-- Provided data follows --
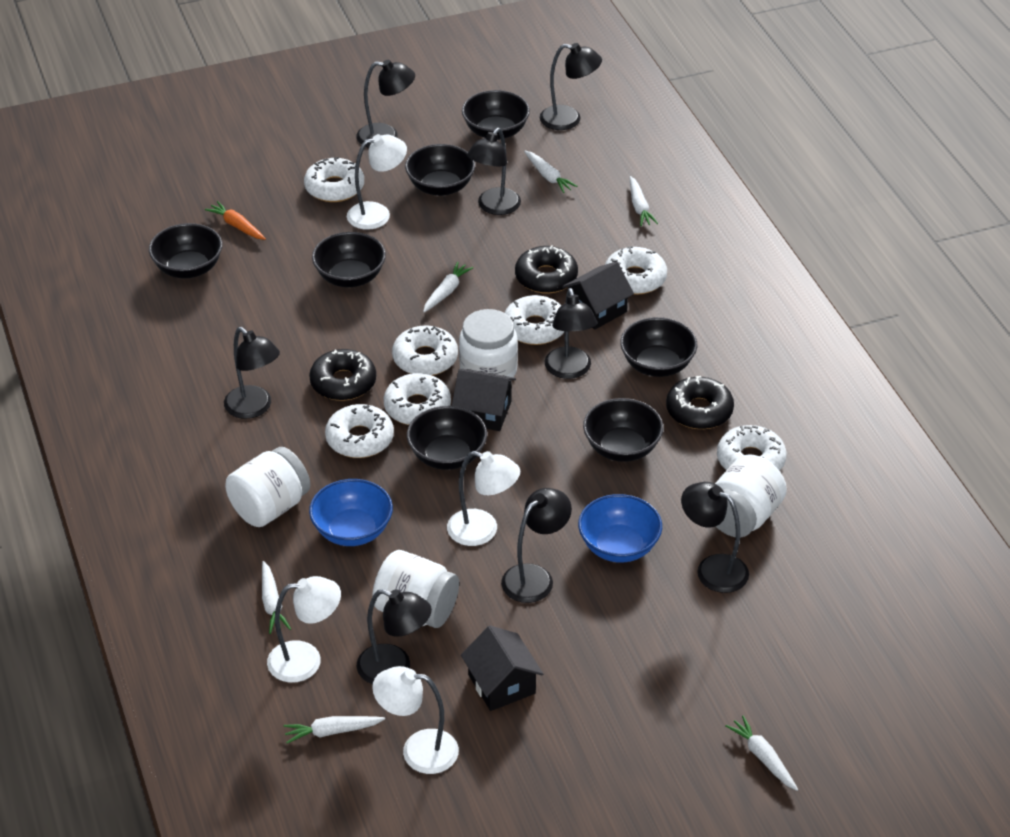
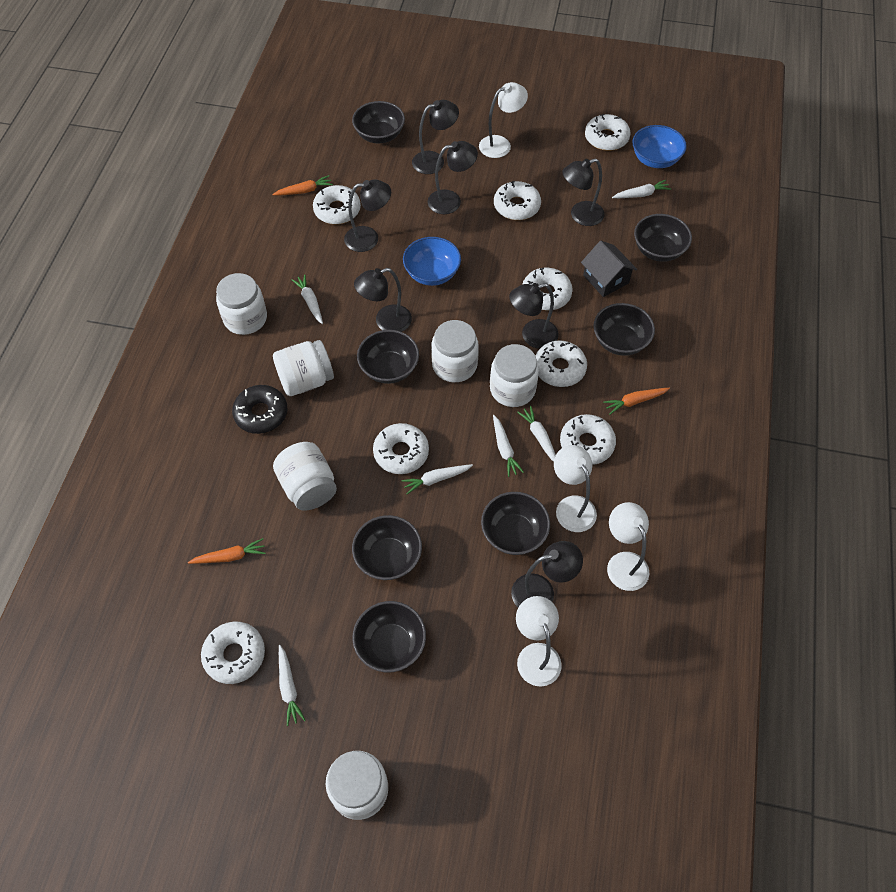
black donut: [309,349,376,401] [515,245,578,294] [666,376,734,429] = 3 -> [232,385,288,434] = 1
black house: [451,369,516,431] [461,626,543,711] [562,261,634,330] = 3 -> [581,241,637,297] = 1
black lamp: [224,327,280,419] [356,60,415,148] [357,589,432,685] [467,128,521,215] [501,488,572,603] [540,43,602,130] [545,288,597,379] [681,482,749,593] = 8 -> [344,180,391,252] [354,268,412,332] [412,100,459,174] [428,141,478,214] [509,283,559,349] [511,541,583,607] [562,158,605,226] = 7
orange carrot: [205,201,266,240] = 1 -> [188,538,266,564] [272,175,333,195] [603,388,670,414] = 3
white donut: [304,157,364,202] [325,404,394,458] [384,373,451,425] [392,326,458,376] [505,295,565,345] [605,246,667,295] [717,425,787,471] = 7 -> [201,622,265,684] [313,185,361,224] [373,423,429,474] [494,181,541,220] [522,268,573,310] [536,340,587,387] [560,414,616,465] [585,114,630,151] = 8
white jar: [225,447,311,527] [372,550,459,628] [459,309,518,377] [715,454,787,538] = 4 -> [216,273,267,335] [273,340,334,396] [273,442,337,511] [326,751,388,820] [431,320,479,382] [490,344,539,407] = 6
-- Provided data concluded --
#### [Exercise instructions]
Your task is to return the lines above, from the first one up to and including the line containing "orange carrot: [205,201,266,240]", minus any pictures.

#### [Result]
black donut: [309,349,376,401] [515,245,578,294] [666,376,734,429] = 3 -> [232,385,288,434] = 1
black house: [451,369,516,431] [461,626,543,711] [562,261,634,330] = 3 -> [581,241,637,297] = 1
black lamp: [224,327,280,419] [356,60,415,148] [357,589,432,685] [467,128,521,215] [501,488,572,603] [540,43,602,130] [545,288,597,379] [681,482,749,593] = 8 -> [344,180,391,252] [354,268,412,332] [412,100,459,174] [428,141,478,214] [509,283,559,349] [511,541,583,607] [562,158,605,226] = 7
orange carrot: [205,201,266,240] = 1 -> [188,538,266,564] [272,175,333,195] [603,388,670,414] = 3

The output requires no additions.